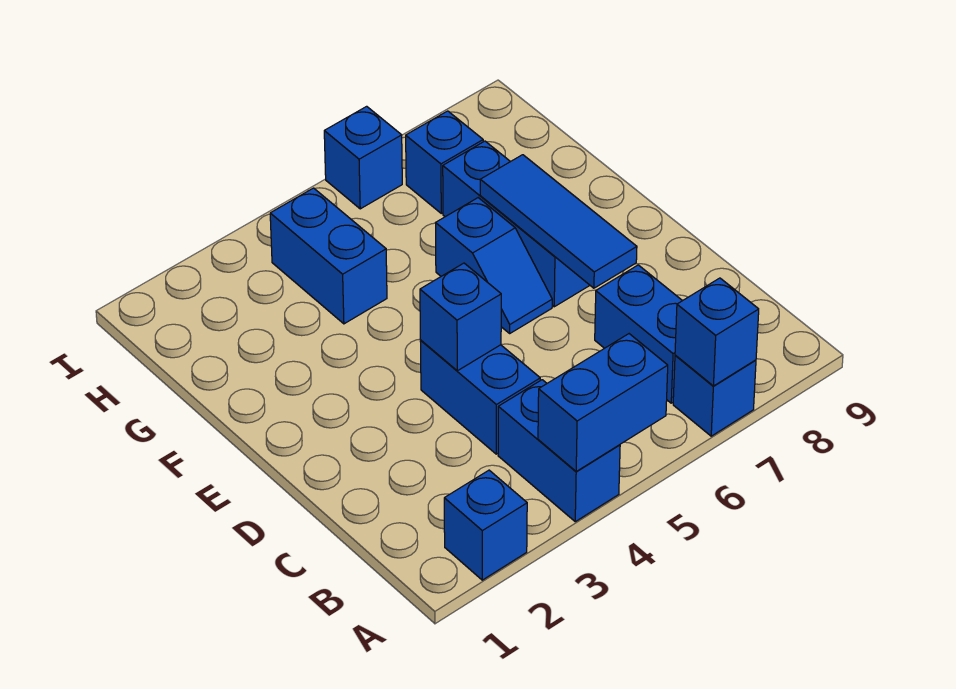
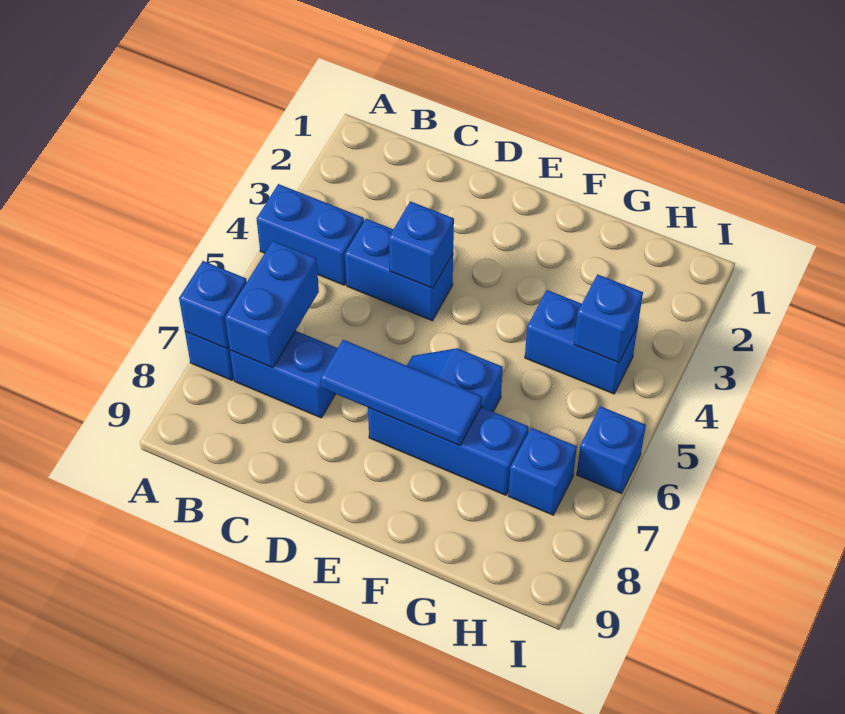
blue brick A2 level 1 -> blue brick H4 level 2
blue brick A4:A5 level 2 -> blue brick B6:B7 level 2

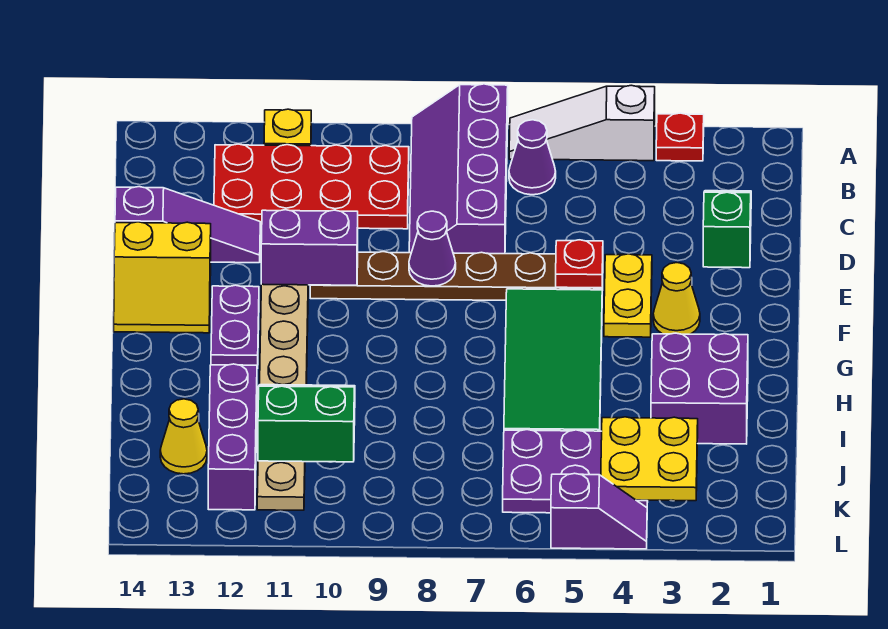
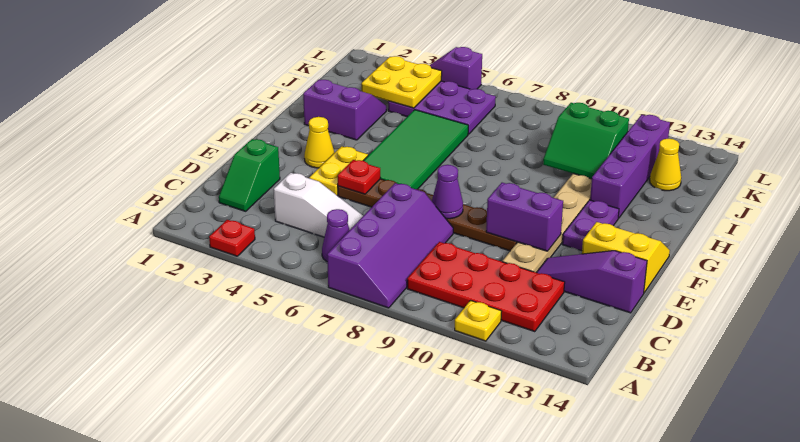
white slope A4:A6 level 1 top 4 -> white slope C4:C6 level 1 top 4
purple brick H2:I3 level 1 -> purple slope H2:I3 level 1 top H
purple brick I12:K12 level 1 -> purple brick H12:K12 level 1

* WHAT YOU WILL DO:
Show the lines of the data that hold the word "brick".

* ANSWER TO THE EXERCISE:
blue brick A2 level 1 -> blue brick H4 level 2
blue brick A4:A5 level 2 -> blue brick B6:B7 level 2
purple brick H2:I3 level 1 -> purple slope H2:I3 level 1 top H
purple brick I12:K12 level 1 -> purple brick H12:K12 level 1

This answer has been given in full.